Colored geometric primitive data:
• • • •

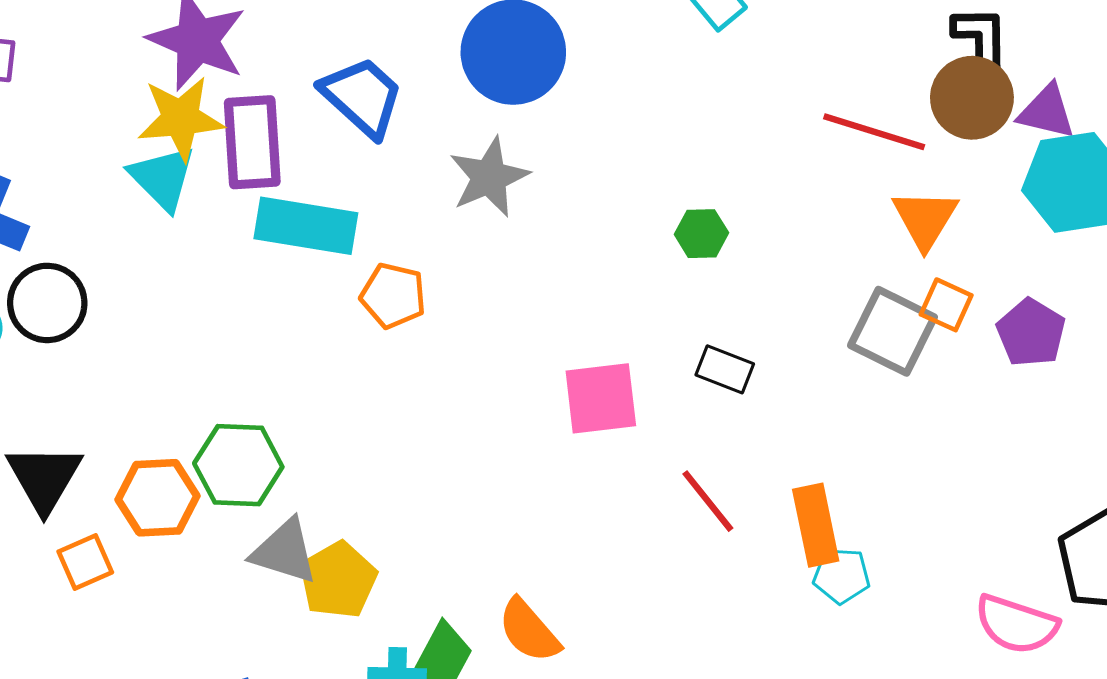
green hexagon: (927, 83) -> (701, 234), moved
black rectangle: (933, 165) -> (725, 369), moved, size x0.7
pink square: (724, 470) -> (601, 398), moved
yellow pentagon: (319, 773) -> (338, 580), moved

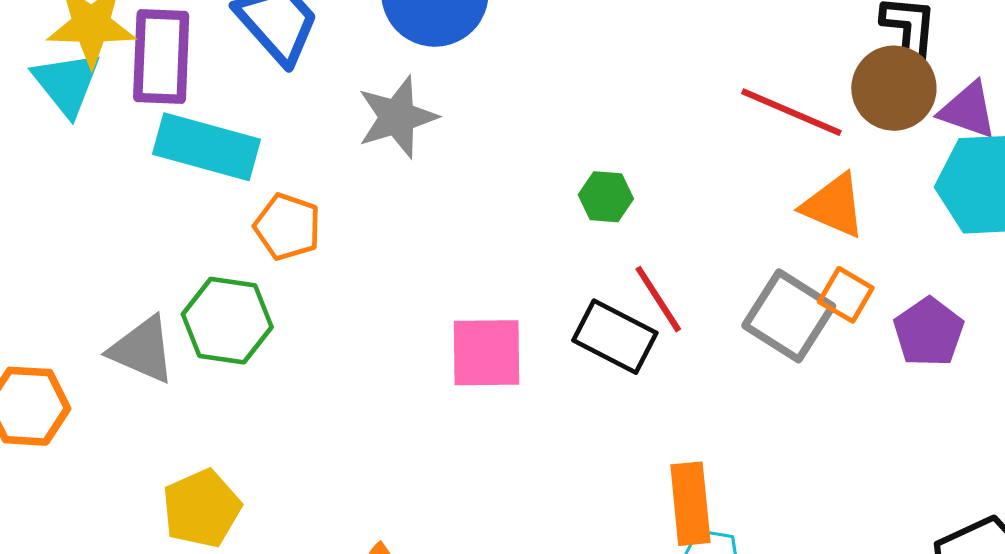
orange triangle: (925, 219) -> (834, 206), turned -44
black rectangle: (725, 369) -> (615, 337), size x1.4
green hexagon: (238, 465) -> (227, 321), moved
red line: (708, 501) -> (658, 299), moved
gray triangle: (285, 551) -> (142, 350), moved

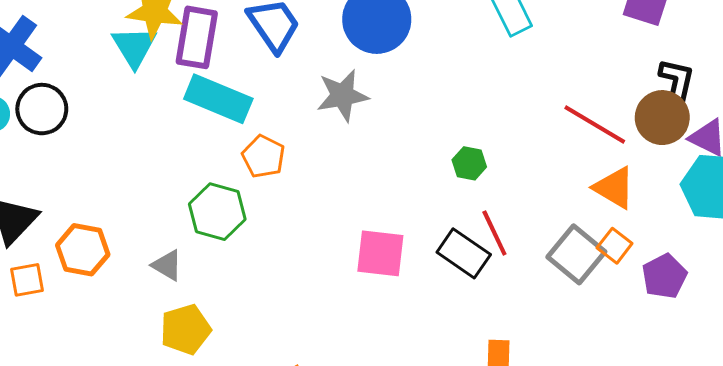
gray triangle: (142, 350) -> (167, 265), moved, size x0.7

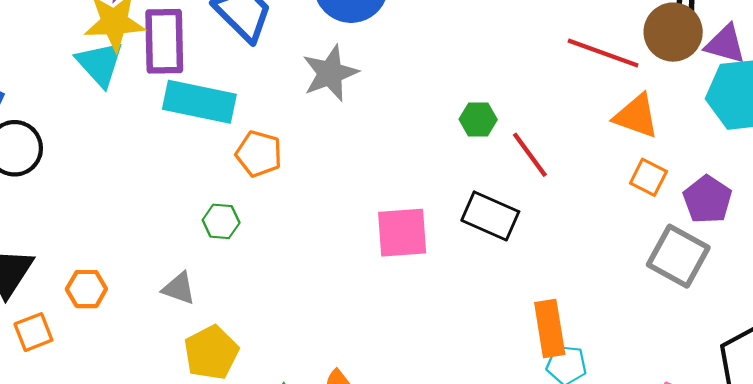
green hexagon: (217, 212) -> (221, 221), size x0.6
red line: (494, 233) -> (530, 155), moved
orange hexagon: (83, 250) -> (86, 289), size x0.7
gray square: (576, 254) -> (678, 256), moved

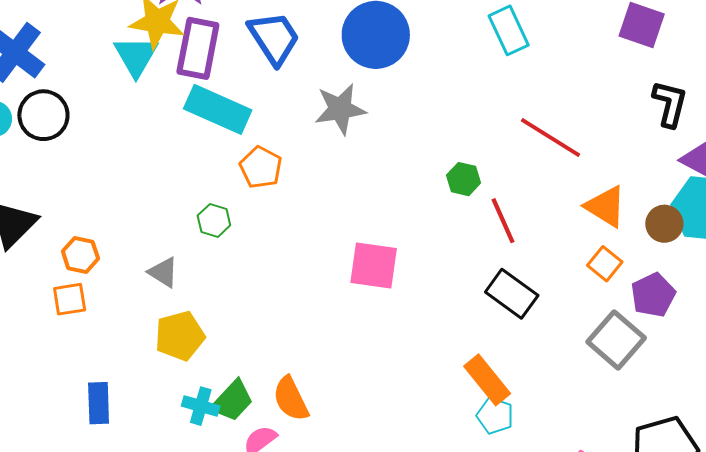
brown circle: (673, 32) -> (664, 224), moved, size x0.7
red line: (603, 53) -> (550, 137), moved
black rectangle: (490, 216) -> (512, 294), moved
orange rectangle: (550, 329) -> (487, 380), turned -42
orange square: (33, 332) -> (70, 299), moved

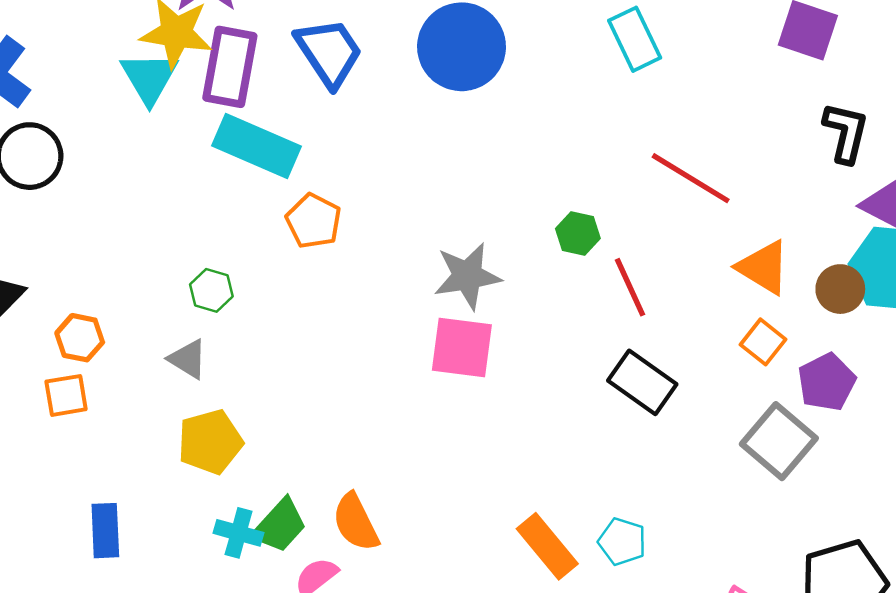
gray star: (340, 109) -> (467, 276), moved
green hexagon: (214, 220) -> (211, 290), moved
orange rectangle: (487, 380) -> (547, 546), moved

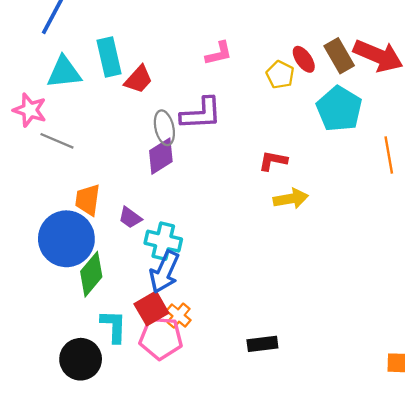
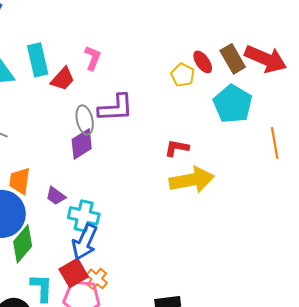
pink L-shape: (219, 53) -> (93, 58), moved, turned -55
yellow arrow: (291, 199) -> (192, 180), size x1.5

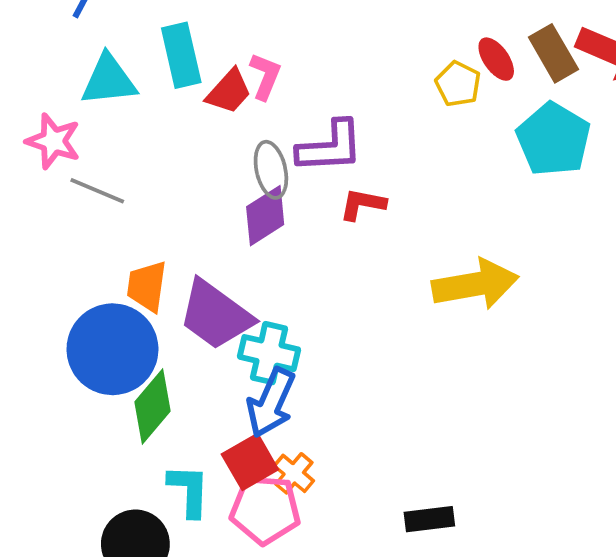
pink L-shape: (93, 58) -> (265, 76), moved
red L-shape: (177, 148) -> (363, 204), moved
purple trapezoid: (56, 196) -> (216, 315), size x2.0

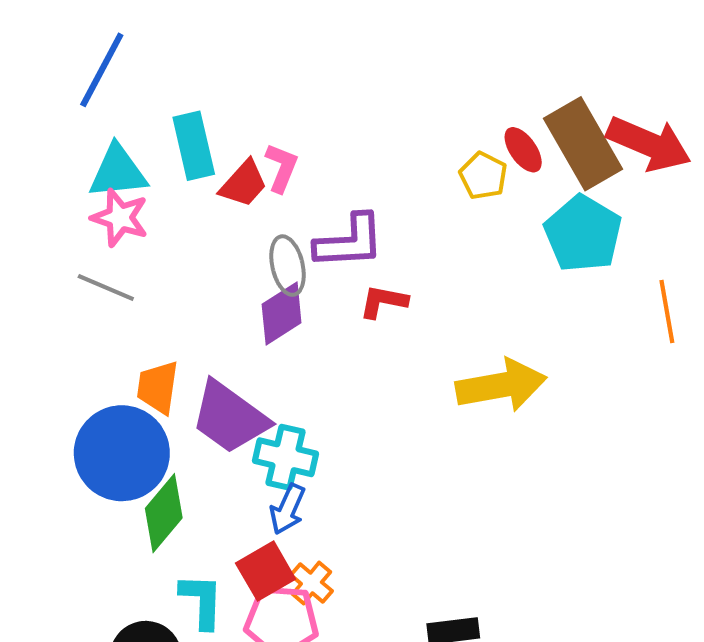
brown rectangle: (553, 53) -> (583, 144), size x1.5
pink star: (53, 141) -> (120, 218), moved
blue arrow: (271, 403) -> (288, 509), size x0.7

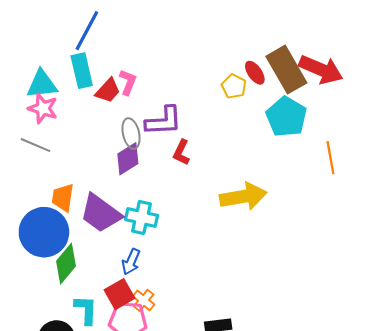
blue line: (102, 70) -> (87, 31), moved
red L-shape: (383, 301) -> (181, 152), turned -75
cyan cross: (286, 457) -> (142, 217), moved

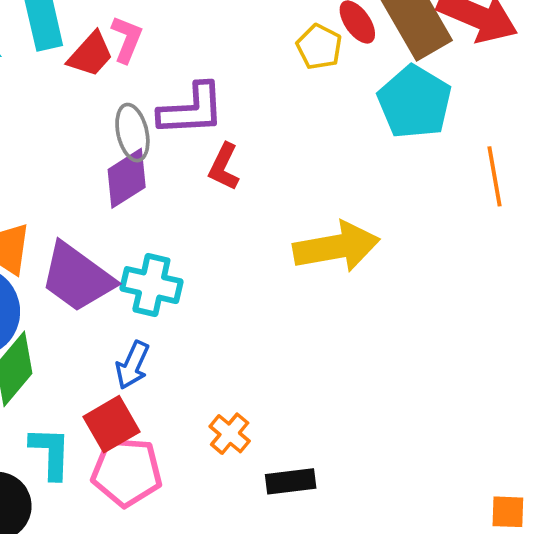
orange cross: (144, 300) -> (230, 434), moved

• • • •

■ Your instructions: Each line from the one holding "orange rectangle: (550, 329)" through the last line of the records above must be duplicated exactly, and pictures must not be.

■ Output for this task:
orange rectangle: (550, 329) -> (487, 380), turned -42
orange square: (33, 332) -> (70, 299), moved

gray star: (340, 109) -> (467, 276), moved
green hexagon: (214, 220) -> (211, 290), moved
orange rectangle: (487, 380) -> (547, 546), moved

pink L-shape: (219, 53) -> (93, 58), moved, turned -55
yellow arrow: (291, 199) -> (192, 180), size x1.5

pink L-shape: (93, 58) -> (265, 76), moved
red L-shape: (177, 148) -> (363, 204), moved
purple trapezoid: (56, 196) -> (216, 315), size x2.0

brown rectangle: (553, 53) -> (583, 144), size x1.5
pink star: (53, 141) -> (120, 218), moved
blue arrow: (271, 403) -> (288, 509), size x0.7

blue line: (102, 70) -> (87, 31), moved
red L-shape: (383, 301) -> (181, 152), turned -75
cyan cross: (286, 457) -> (142, 217), moved

orange cross: (144, 300) -> (230, 434), moved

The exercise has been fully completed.